Recorded information: Begin

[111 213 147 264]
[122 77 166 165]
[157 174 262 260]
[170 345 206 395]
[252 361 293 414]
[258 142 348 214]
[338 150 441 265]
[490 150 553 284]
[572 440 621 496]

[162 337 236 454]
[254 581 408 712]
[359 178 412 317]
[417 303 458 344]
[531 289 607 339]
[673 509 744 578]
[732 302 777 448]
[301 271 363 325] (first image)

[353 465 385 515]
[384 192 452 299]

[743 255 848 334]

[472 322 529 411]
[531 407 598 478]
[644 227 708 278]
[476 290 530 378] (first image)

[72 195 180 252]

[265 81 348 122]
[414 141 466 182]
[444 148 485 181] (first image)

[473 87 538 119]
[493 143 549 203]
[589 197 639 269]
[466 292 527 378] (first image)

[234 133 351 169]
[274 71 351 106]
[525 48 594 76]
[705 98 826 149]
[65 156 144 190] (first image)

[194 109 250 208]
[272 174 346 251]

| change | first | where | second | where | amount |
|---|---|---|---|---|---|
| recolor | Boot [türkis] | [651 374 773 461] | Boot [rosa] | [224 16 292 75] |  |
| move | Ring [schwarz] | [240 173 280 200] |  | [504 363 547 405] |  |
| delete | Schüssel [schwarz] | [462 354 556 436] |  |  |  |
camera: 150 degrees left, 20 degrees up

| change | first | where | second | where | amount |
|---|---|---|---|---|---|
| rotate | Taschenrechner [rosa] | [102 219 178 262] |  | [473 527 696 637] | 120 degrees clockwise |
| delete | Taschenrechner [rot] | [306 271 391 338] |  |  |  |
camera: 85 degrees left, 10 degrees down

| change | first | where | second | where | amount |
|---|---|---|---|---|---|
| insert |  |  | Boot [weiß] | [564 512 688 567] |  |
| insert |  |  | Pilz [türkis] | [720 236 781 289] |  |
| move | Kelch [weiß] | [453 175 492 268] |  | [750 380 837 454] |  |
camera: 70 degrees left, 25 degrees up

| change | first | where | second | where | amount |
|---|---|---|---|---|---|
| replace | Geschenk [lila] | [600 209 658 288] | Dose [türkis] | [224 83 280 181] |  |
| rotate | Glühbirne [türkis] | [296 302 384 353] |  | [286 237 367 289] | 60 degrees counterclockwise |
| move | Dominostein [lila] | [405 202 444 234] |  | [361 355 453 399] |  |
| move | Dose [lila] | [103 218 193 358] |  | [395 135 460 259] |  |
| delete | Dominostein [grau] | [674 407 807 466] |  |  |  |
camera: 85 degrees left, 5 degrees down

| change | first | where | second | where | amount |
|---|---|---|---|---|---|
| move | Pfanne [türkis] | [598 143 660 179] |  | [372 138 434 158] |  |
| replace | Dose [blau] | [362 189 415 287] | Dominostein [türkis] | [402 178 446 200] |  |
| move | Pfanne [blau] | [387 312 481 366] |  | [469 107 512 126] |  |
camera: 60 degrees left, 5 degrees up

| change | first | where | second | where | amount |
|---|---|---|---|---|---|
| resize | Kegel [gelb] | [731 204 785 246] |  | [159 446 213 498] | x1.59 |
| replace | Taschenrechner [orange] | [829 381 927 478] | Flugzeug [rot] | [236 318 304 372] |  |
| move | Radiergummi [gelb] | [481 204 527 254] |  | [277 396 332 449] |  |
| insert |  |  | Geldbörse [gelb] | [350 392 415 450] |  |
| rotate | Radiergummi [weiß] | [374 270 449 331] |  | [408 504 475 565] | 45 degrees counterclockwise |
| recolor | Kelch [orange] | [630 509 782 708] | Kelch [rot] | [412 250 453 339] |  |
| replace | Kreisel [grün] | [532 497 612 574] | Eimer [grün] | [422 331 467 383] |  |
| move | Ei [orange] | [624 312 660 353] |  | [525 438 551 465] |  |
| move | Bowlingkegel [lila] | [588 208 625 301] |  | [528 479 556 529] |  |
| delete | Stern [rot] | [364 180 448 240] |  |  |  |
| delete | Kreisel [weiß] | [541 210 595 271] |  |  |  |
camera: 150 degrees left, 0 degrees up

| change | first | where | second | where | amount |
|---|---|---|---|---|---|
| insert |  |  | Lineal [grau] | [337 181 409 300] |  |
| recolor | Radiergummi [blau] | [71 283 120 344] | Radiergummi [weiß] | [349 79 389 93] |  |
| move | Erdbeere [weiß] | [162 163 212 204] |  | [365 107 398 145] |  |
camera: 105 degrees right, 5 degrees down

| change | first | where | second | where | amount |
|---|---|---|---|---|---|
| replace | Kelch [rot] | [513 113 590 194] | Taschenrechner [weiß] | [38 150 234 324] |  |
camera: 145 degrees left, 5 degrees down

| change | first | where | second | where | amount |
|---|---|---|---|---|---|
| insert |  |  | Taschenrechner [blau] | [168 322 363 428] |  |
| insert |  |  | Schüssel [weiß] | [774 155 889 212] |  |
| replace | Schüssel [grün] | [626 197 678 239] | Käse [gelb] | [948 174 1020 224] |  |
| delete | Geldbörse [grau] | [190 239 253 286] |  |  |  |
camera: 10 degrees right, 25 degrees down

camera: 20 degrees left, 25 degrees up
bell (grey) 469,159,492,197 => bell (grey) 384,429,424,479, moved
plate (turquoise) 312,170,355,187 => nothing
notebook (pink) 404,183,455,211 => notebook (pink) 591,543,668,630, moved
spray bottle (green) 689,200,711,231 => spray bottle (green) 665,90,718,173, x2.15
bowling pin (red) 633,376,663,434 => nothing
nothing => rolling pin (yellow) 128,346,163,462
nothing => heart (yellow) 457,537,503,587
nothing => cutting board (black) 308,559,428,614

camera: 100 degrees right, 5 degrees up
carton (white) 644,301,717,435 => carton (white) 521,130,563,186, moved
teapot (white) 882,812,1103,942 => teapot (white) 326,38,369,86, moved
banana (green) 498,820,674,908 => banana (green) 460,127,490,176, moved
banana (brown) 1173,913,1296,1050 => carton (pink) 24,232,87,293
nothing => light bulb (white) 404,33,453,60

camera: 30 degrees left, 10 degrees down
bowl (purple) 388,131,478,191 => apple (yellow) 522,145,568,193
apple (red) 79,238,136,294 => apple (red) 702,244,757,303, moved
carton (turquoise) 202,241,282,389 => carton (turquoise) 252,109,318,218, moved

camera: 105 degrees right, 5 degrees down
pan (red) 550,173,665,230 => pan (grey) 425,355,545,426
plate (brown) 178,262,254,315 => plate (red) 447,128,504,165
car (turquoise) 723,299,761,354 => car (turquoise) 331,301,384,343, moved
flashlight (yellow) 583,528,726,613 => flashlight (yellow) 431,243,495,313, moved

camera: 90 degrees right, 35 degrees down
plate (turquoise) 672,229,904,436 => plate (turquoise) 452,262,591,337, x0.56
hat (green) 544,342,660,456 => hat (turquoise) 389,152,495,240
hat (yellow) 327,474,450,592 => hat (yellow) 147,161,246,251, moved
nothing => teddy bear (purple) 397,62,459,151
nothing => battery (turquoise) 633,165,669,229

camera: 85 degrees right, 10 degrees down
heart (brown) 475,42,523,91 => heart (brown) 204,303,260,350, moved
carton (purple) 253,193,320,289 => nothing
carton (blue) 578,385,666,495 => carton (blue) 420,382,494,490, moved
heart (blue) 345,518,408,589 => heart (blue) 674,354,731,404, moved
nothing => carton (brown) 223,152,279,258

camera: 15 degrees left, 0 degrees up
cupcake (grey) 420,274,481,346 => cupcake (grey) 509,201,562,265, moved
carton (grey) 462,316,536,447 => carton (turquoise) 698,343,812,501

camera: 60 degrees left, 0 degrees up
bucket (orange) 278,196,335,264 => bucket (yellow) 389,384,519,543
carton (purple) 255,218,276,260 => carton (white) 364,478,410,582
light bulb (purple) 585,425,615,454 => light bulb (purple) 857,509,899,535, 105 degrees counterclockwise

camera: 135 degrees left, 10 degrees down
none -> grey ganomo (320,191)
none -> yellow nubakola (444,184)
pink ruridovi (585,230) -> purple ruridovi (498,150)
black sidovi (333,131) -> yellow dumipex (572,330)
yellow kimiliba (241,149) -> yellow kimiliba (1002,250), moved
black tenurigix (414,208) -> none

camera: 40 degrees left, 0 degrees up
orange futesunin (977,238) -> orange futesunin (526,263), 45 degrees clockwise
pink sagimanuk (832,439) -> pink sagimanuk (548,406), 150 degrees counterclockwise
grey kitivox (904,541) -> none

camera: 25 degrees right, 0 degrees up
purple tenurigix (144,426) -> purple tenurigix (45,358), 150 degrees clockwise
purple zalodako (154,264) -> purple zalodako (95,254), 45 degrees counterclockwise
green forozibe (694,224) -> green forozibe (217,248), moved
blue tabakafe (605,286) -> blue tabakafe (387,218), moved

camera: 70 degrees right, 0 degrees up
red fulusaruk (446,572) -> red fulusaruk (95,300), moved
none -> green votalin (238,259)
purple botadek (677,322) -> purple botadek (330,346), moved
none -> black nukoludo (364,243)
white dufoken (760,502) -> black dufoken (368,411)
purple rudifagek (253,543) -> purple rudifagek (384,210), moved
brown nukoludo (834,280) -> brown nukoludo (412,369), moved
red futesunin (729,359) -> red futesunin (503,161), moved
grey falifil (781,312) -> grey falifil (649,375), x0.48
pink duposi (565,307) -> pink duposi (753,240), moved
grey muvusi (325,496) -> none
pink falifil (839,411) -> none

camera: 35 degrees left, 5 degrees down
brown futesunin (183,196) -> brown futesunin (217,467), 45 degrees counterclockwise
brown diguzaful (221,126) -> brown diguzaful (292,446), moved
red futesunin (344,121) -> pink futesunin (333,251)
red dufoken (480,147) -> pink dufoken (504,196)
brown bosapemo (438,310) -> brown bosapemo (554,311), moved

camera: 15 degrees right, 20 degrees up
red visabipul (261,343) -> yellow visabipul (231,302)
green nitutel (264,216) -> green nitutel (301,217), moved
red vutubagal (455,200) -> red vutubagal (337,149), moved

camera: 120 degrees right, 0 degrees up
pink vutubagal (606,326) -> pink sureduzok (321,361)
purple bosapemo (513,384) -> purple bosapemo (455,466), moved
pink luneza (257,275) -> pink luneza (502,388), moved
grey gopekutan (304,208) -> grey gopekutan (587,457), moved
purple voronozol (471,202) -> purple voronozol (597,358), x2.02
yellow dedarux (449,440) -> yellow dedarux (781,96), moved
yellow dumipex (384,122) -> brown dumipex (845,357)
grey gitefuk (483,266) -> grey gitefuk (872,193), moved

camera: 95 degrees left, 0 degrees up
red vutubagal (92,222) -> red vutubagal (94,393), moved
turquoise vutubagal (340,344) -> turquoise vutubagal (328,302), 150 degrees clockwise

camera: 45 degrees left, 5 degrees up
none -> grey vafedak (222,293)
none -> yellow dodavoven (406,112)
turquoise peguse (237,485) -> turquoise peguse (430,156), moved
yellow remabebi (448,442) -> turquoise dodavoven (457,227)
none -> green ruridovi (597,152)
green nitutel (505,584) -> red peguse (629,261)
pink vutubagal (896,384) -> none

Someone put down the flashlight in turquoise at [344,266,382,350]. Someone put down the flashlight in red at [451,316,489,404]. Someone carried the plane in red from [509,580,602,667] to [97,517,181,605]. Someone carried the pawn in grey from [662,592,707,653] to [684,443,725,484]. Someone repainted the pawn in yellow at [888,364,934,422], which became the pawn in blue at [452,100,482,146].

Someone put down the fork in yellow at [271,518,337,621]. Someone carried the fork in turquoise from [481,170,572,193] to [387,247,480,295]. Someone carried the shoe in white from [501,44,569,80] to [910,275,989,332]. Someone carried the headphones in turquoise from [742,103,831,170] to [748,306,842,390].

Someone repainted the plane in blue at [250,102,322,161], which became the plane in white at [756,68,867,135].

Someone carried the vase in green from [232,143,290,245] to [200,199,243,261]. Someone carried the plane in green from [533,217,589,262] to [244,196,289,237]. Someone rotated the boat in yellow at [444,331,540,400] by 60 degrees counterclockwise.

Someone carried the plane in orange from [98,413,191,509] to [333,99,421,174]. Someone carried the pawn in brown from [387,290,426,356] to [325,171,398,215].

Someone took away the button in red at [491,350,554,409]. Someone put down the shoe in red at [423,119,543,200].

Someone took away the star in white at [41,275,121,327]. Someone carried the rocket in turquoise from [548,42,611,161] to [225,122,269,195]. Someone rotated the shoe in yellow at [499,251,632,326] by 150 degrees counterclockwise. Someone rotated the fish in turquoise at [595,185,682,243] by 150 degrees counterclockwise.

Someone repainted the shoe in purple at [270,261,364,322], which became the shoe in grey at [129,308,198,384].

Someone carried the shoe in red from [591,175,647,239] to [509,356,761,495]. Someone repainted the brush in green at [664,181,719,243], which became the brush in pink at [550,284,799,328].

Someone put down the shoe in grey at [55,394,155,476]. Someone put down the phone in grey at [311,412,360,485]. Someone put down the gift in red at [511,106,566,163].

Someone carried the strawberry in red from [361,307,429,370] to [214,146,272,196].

Recorded information: End

• Exercise details
From the records above, determine how many lines hold "schwarz" and give only that number.

• Output of the task
2